Supplied information |
:::

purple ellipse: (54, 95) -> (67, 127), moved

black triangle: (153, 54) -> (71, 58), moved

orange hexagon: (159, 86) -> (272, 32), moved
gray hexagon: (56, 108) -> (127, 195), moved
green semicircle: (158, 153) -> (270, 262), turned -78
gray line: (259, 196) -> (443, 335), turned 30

:::

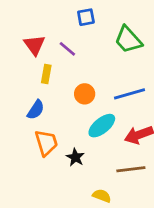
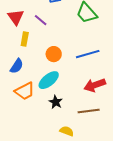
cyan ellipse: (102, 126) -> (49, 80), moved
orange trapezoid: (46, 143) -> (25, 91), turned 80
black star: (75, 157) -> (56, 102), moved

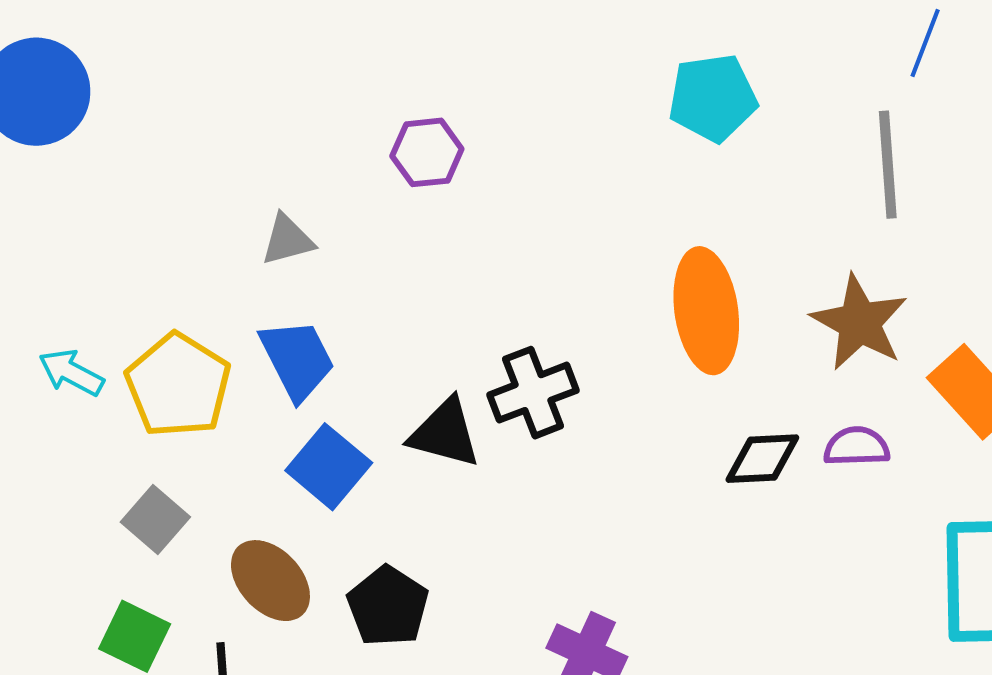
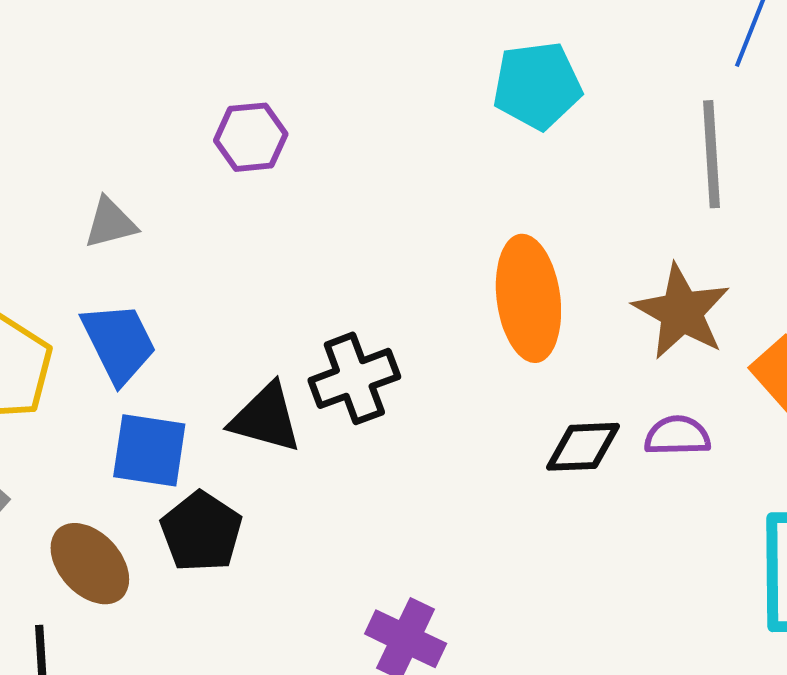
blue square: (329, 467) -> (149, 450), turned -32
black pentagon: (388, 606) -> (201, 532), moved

:::

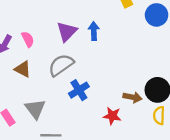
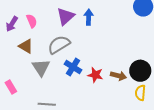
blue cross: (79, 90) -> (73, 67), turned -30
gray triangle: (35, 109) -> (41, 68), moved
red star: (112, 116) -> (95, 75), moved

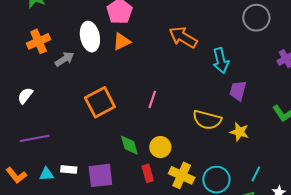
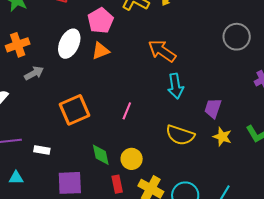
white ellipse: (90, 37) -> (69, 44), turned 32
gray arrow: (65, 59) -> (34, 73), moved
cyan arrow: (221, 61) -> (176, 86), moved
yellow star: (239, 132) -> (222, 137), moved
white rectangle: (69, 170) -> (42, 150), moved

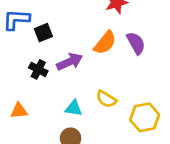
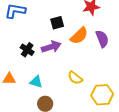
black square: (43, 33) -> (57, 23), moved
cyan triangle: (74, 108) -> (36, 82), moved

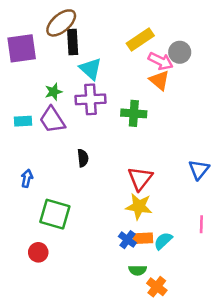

:::

What is needed | Reproduce exactly the lines above starting at the line containing "yellow star: (239, 132) -> (222, 137), moved" and ending at the line containing "cyan triangle: (74, 108) -> (36, 82), moved", including both, but not the pictures.

Answer space |
yellow star: (239, 132) -> (222, 137), moved
white rectangle: (69, 170) -> (42, 150), moved

black square: (43, 33) -> (57, 23), moved
cyan triangle: (74, 108) -> (36, 82), moved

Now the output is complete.